• WORK INSTRUCTION: Repeat the data in full and exactly. Leave the pictures out.

• RAW DATA:
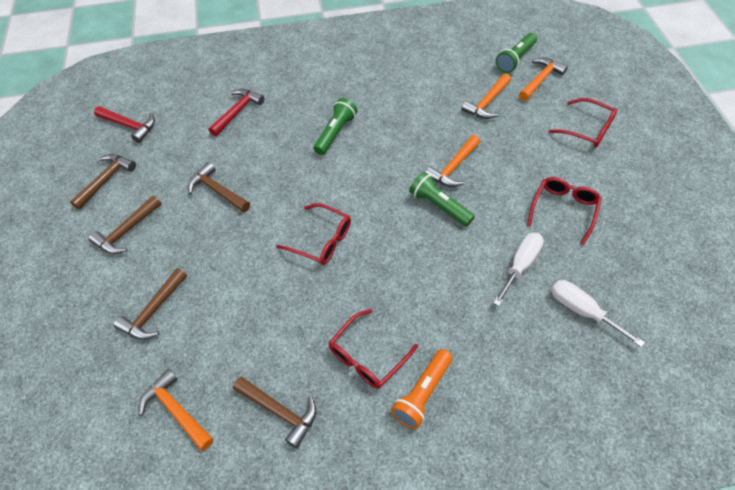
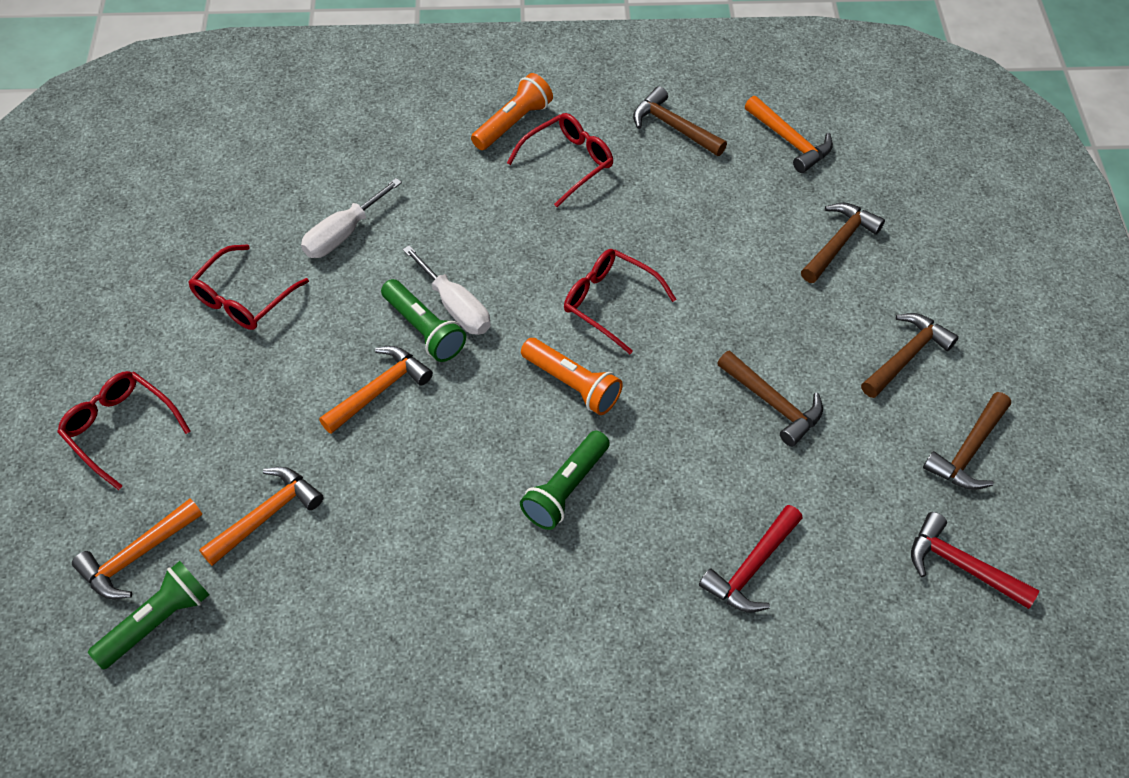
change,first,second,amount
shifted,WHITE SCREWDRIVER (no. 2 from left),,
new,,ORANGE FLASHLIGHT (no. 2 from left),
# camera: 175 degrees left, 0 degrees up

• RESPONSE:
change,first,second,amount
shifted,WHITE SCREWDRIVER (no. 2 from left),,
new,,ORANGE FLASHLIGHT (no. 2 from left),
# camera: 175 degrees left, 0 degrees up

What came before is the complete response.